About this exercise.
Only the pictures should be dropped; copy the rest of the entries exactly.
*** Available data Section Begins ***
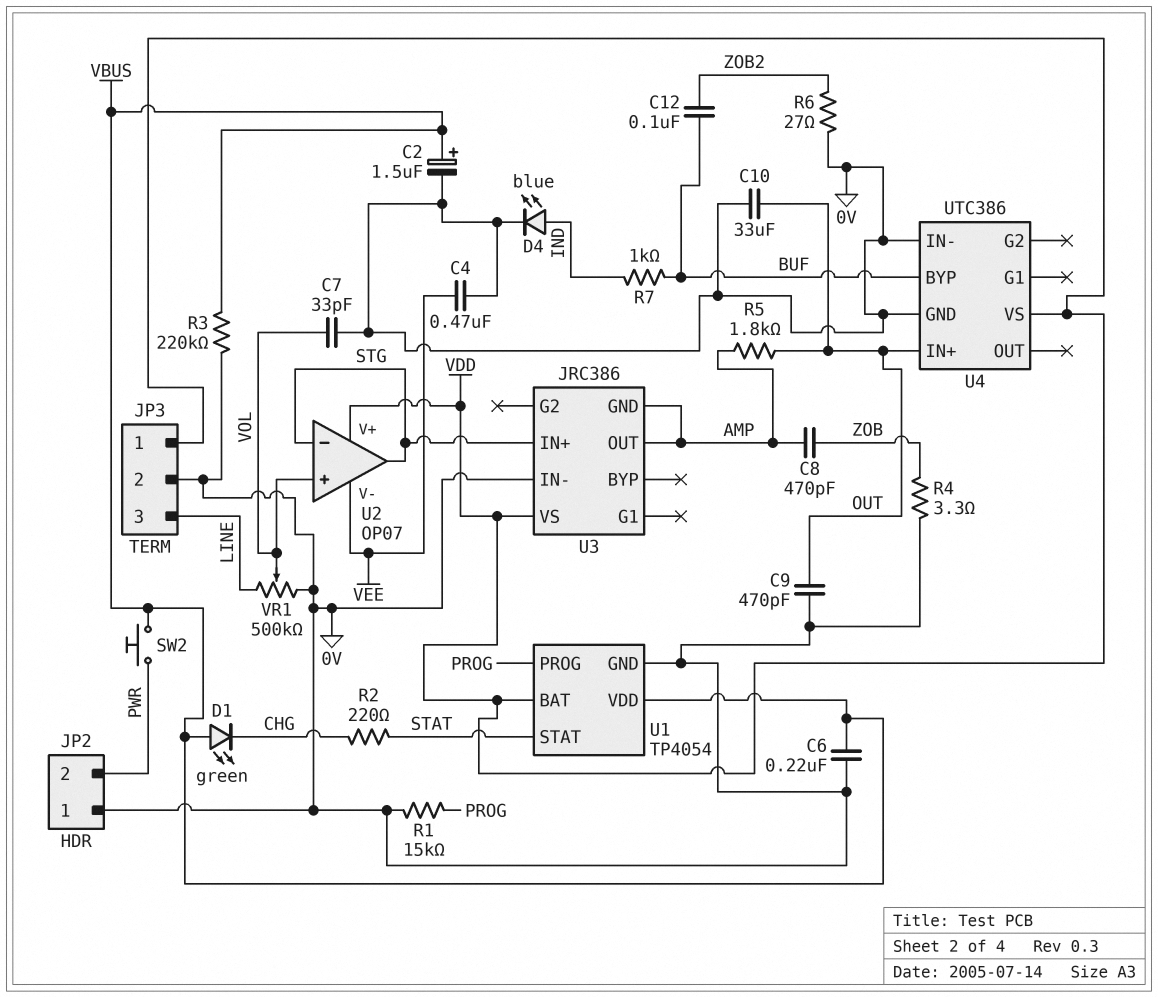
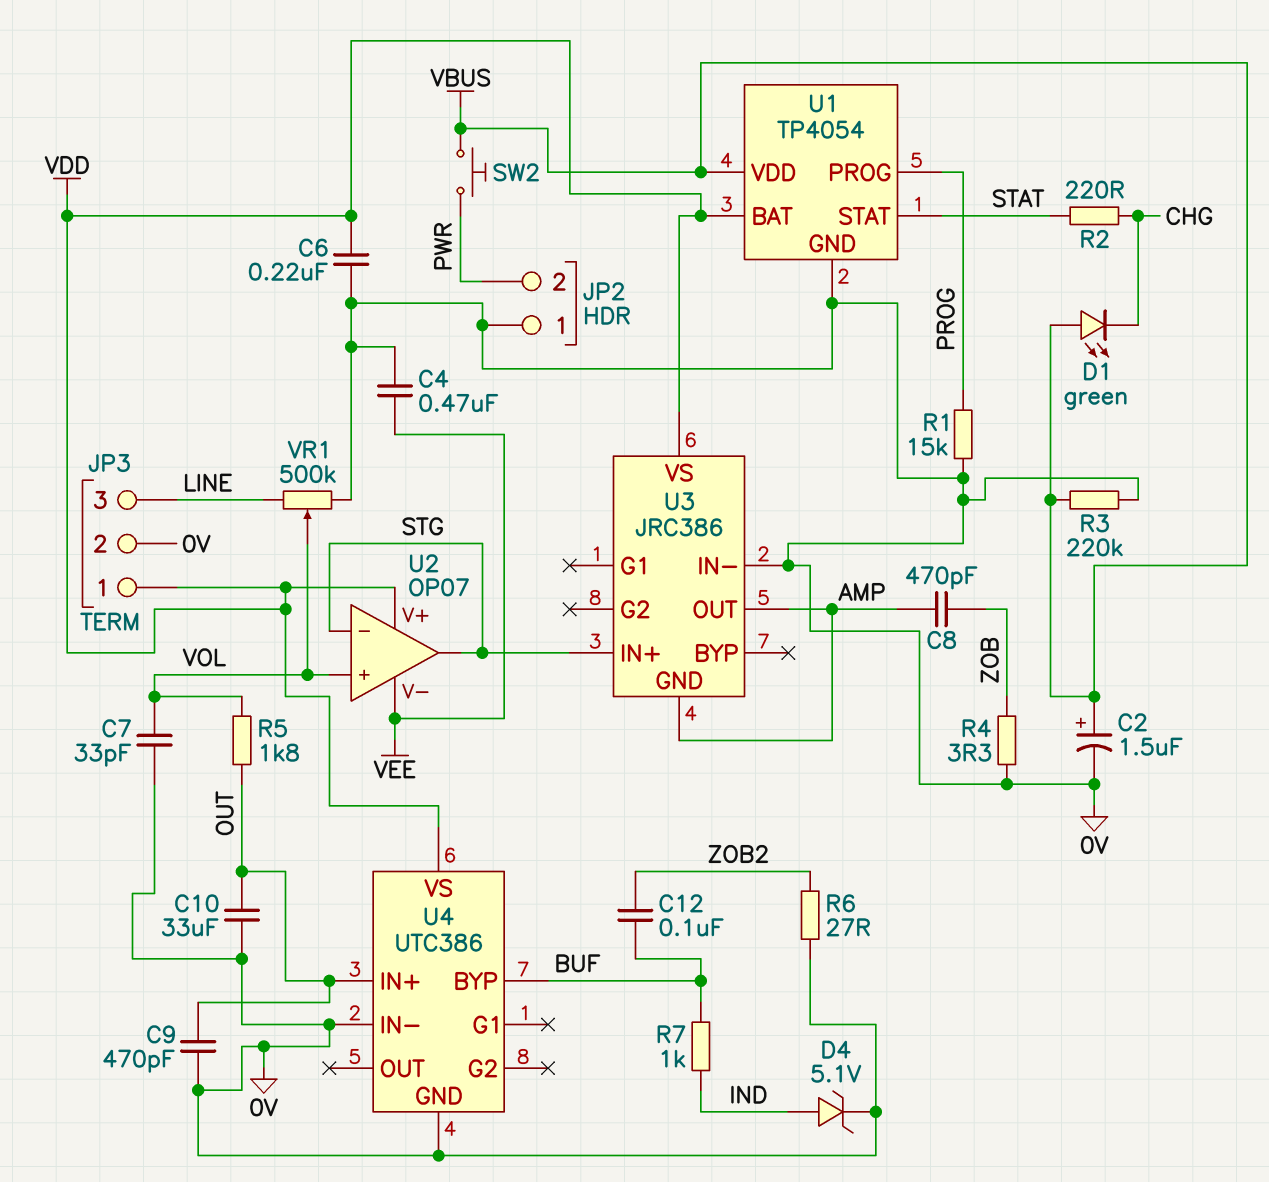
C6: 220nF (0V, VBUS) -> 220nF (0V, VDD)
D4: LED blue (A IND, K 0V) -> zener 5.1V (A IND, K 0V)
R5: 1.8k (AMP, OUT) -> 1.8k (OUT, VOL)

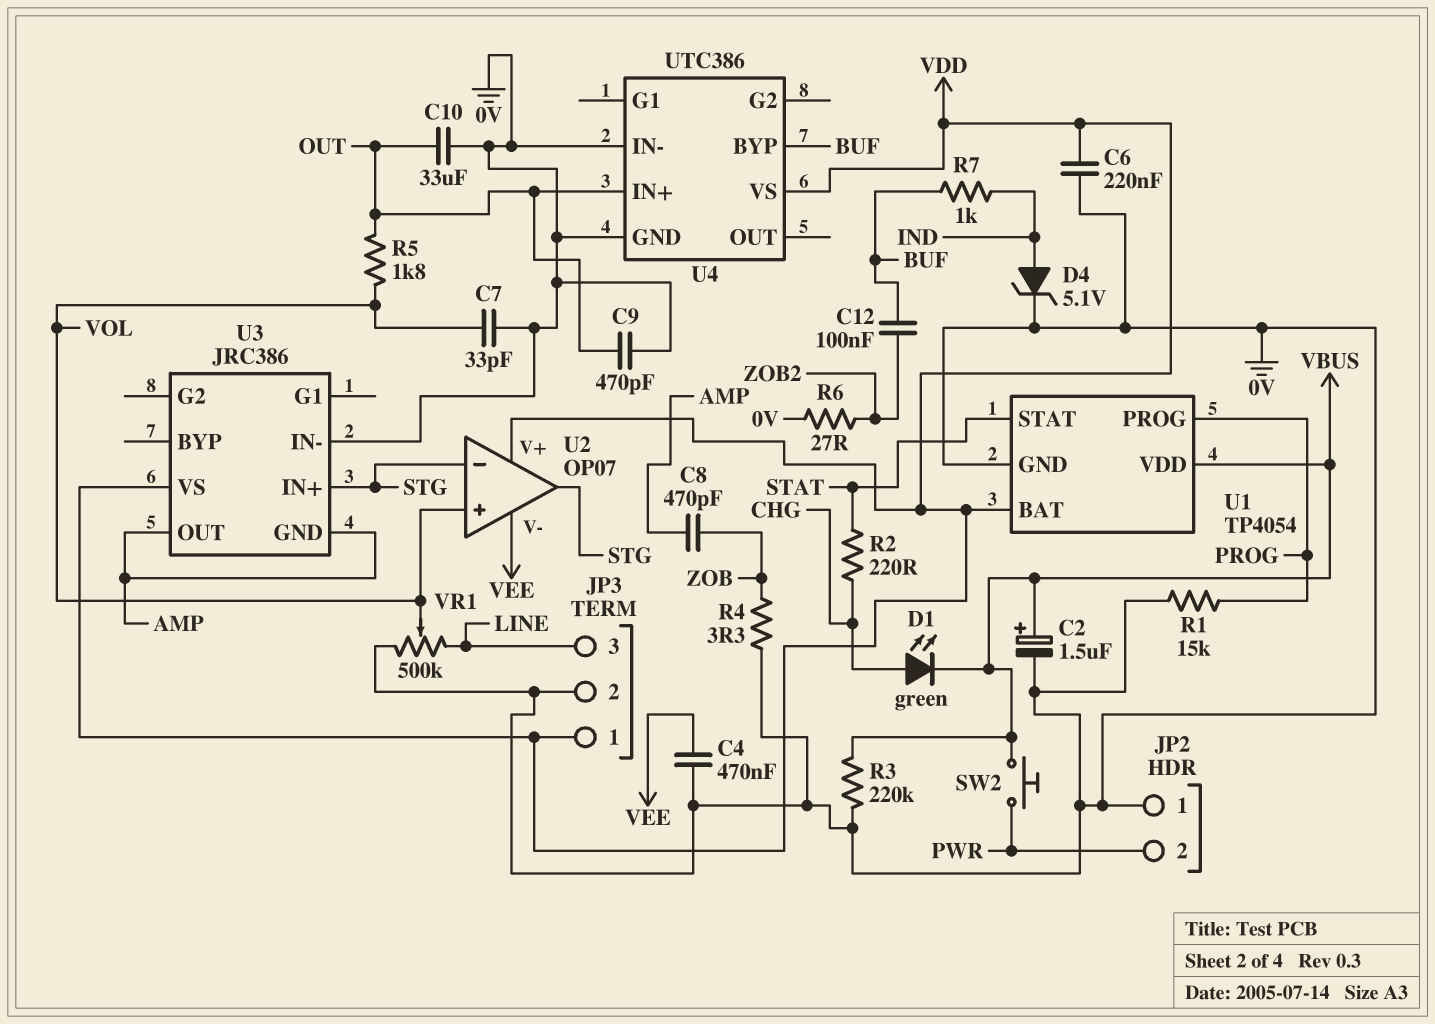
D1: LED green (A VBUS, K CHG) -> LED green (A CHG, K VBUS)

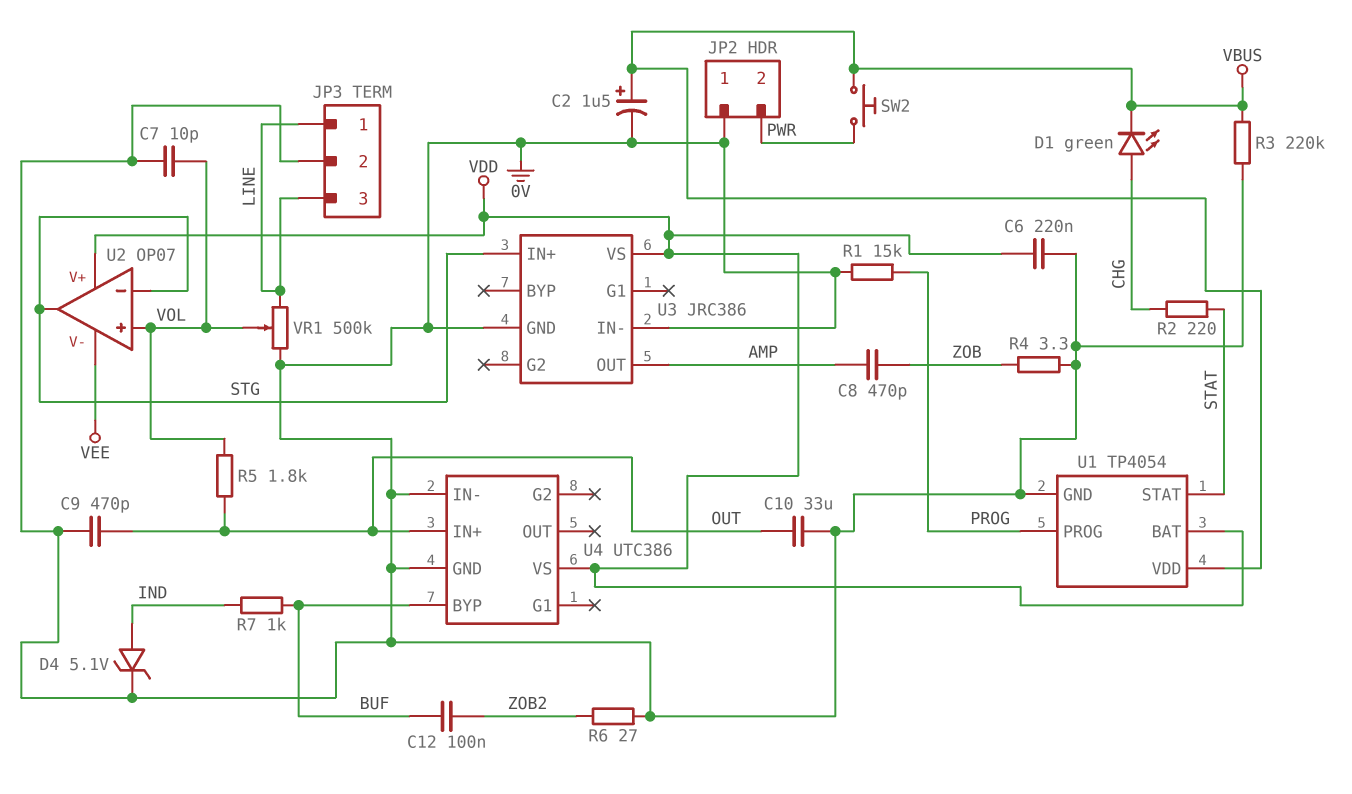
C4: 470nF (0V, VEE) -> none
C7: 33pF (0V, VOL) -> 10pF (0V, VOL)
JP3 pin 1: VDD -> LINE
U3 pin GND: AMP -> 0V

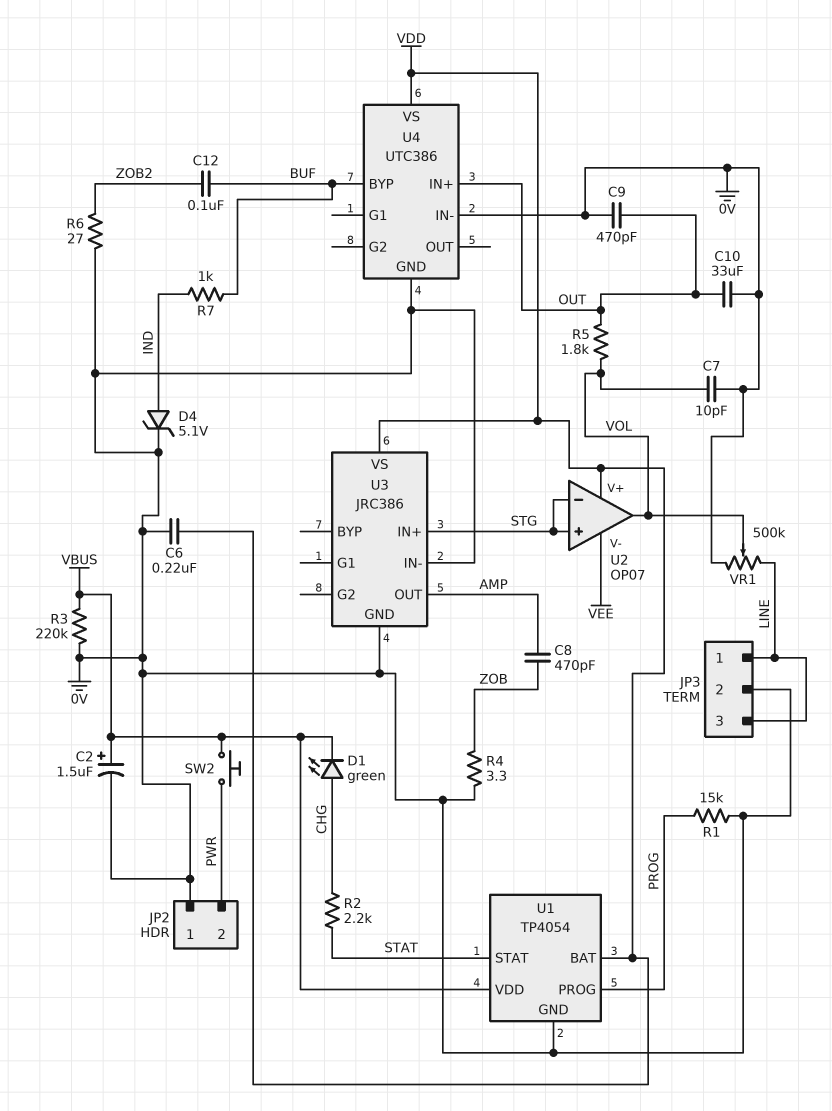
R2: 220 (CHG, STAT) -> 2.2k (CHG, STAT)
U2 pin in+: VOL -> STG
U2 pin out: STG -> VOL

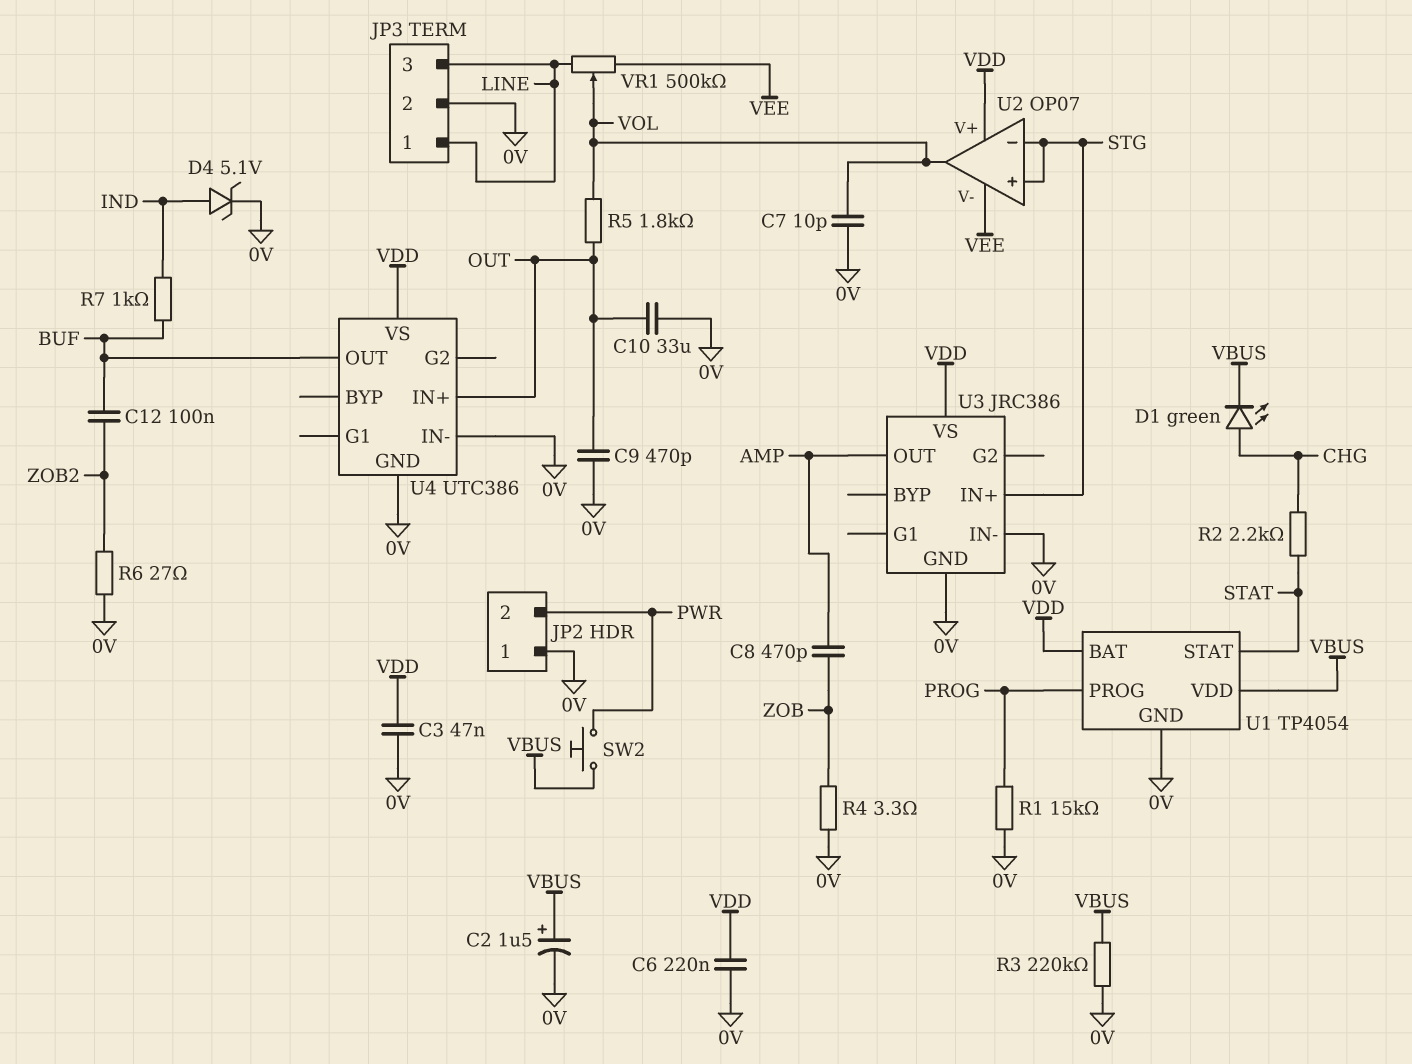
C3: none -> 47nF (0V, VDD)
U4 pin BYP: BUF -> none
U4 pin OUT: none -> BUF
VR1: 500k (0V, LINE, wiper VOL) -> 500k (LINE, VEE, wiper VOL)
*** Available data Section Ends ***
Output below.
C6: 220nF (0V, VBUS) -> 220nF (0V, VDD)
D4: LED blue (A IND, K 0V) -> zener 5.1V (A IND, K 0V)
R5: 1.8k (AMP, OUT) -> 1.8k (OUT, VOL)

D1: LED green (A VBUS, K CHG) -> LED green (A CHG, K VBUS)

C4: 470nF (0V, VEE) -> none
C7: 33pF (0V, VOL) -> 10pF (0V, VOL)
JP3 pin 1: VDD -> LINE
U3 pin GND: AMP -> 0V

R2: 220 (CHG, STAT) -> 2.2k (CHG, STAT)
U2 pin in+: VOL -> STG
U2 pin out: STG -> VOL

C3: none -> 47nF (0V, VDD)
U4 pin BYP: BUF -> none
U4 pin OUT: none -> BUF
VR1: 500k (0V, LINE, wiper VOL) -> 500k (LINE, VEE, wiper VOL)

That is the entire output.